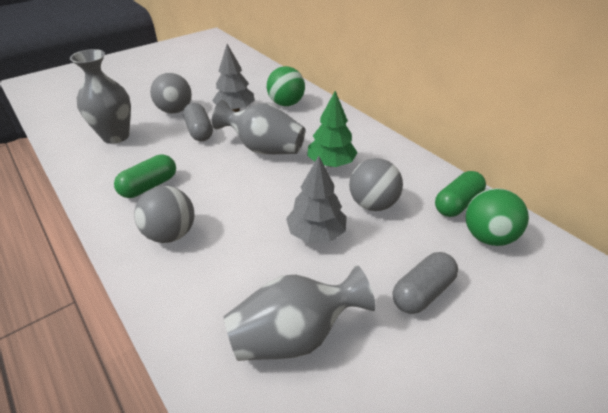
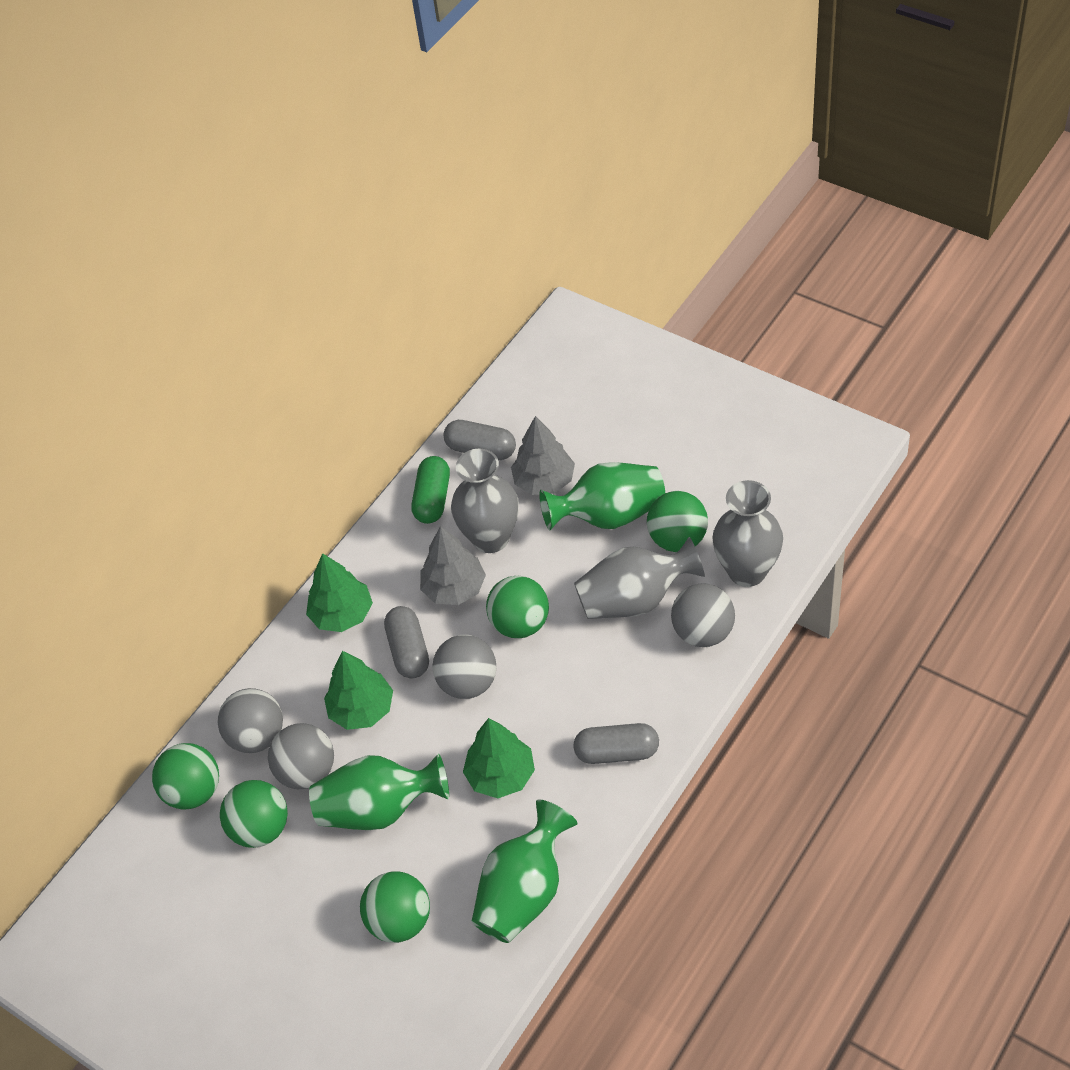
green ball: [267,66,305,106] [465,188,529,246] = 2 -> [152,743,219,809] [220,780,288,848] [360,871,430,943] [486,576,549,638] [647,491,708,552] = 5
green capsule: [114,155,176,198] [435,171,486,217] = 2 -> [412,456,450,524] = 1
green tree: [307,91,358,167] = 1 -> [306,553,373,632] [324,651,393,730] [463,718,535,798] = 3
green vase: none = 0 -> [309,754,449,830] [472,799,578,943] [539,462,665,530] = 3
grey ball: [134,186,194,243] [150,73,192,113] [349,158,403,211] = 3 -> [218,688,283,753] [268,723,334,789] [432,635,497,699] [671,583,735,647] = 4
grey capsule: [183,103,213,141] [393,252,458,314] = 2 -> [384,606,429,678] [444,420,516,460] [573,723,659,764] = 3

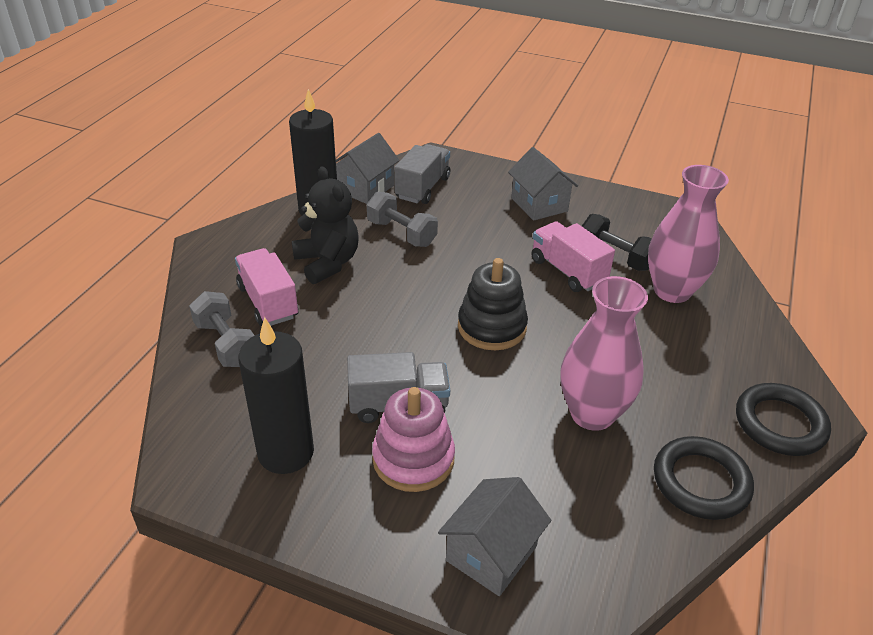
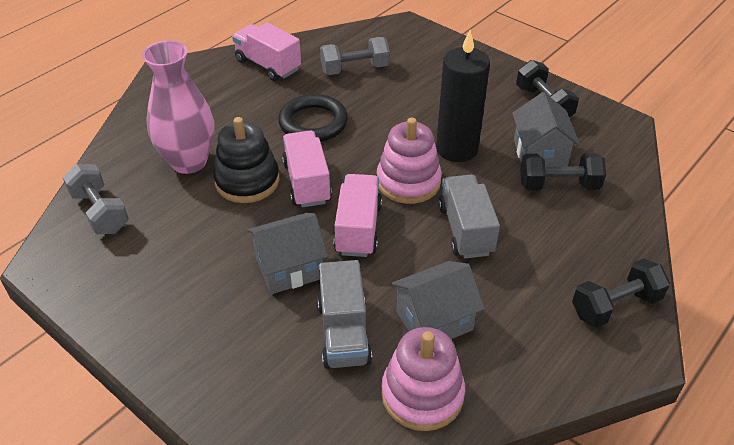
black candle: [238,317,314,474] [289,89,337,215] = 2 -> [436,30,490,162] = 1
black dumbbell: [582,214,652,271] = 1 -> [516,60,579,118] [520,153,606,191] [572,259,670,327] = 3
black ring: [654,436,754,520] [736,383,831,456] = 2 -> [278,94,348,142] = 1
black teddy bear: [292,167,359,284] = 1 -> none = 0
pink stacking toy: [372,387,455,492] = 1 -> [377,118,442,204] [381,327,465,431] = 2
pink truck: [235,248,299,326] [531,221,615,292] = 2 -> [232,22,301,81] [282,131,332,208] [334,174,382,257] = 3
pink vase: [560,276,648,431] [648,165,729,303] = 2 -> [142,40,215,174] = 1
...
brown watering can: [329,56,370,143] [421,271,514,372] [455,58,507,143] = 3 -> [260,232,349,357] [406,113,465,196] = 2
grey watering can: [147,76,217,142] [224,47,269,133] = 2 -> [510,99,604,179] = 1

→ Aim of the exercise:
Using the records above, gather all lines where the string "ball" is present.

→ Task output:
green ball: [267,66,305,106] [465,188,529,246] = 2 -> [152,743,219,809] [220,780,288,848] [360,871,430,943] [486,576,549,638] [647,491,708,552] = 5
grey ball: [134,186,194,243] [150,73,192,113] [349,158,403,211] = 3 -> [218,688,283,753] [268,723,334,789] [432,635,497,699] [671,583,735,647] = 4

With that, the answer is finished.